Before-and-after change data:
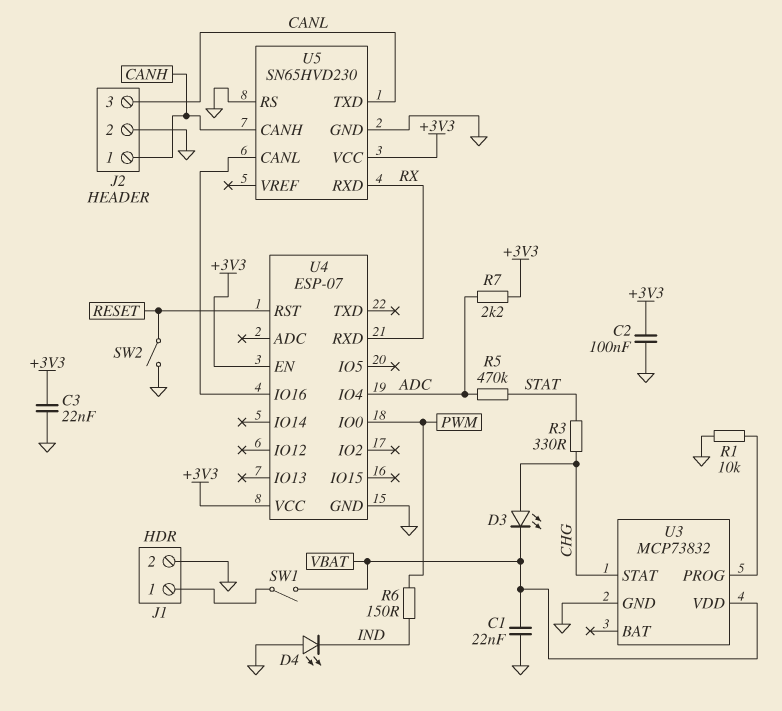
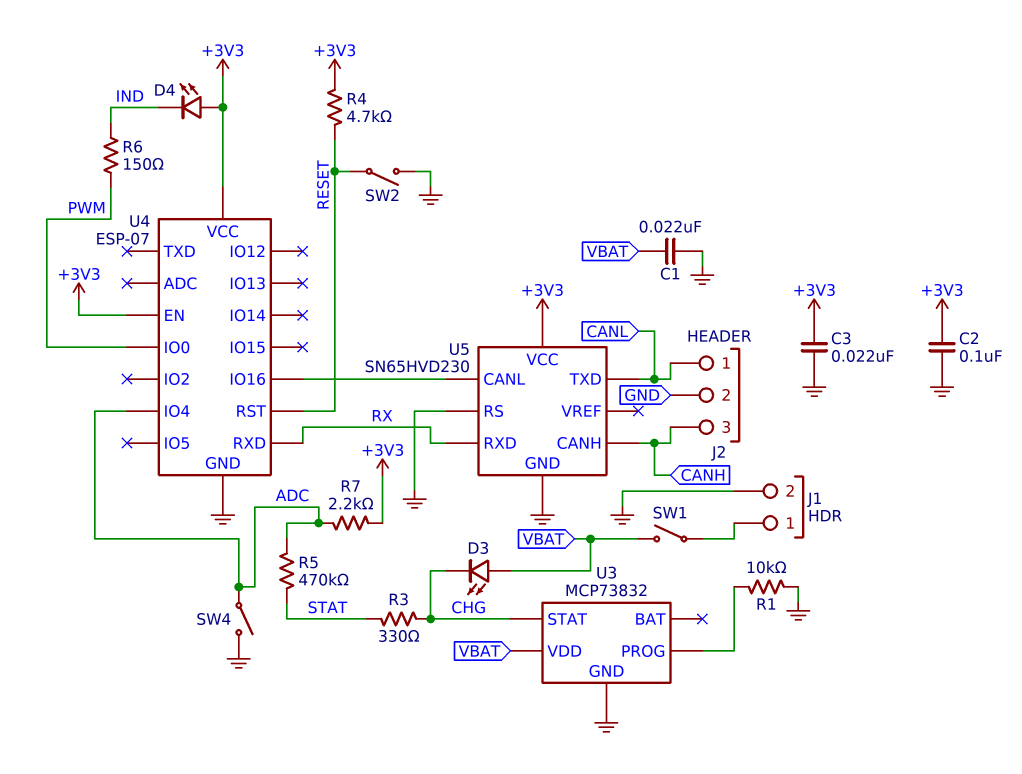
D3: LED (A CHG, K VBAT) -> LED (A VBAT, K CHG)
D4: LED (A GND, K IND) -> LED (A +3V3, K IND)
J2 pin 1: CANH -> CANL
J2 pin 3: CANL -> CANH
R4: none -> 4.7k (+3V3, RESET)
SW4: none -> switch (ADC, GND)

About this exercise:
Transcribe each of the records above precisely, with no pictures in the copy.

The answer:
D3: LED (A CHG, K VBAT) -> LED (A VBAT, K CHG)
D4: LED (A GND, K IND) -> LED (A +3V3, K IND)
J2 pin 1: CANH -> CANL
J2 pin 3: CANL -> CANH
R4: none -> 4.7k (+3V3, RESET)
SW4: none -> switch (ADC, GND)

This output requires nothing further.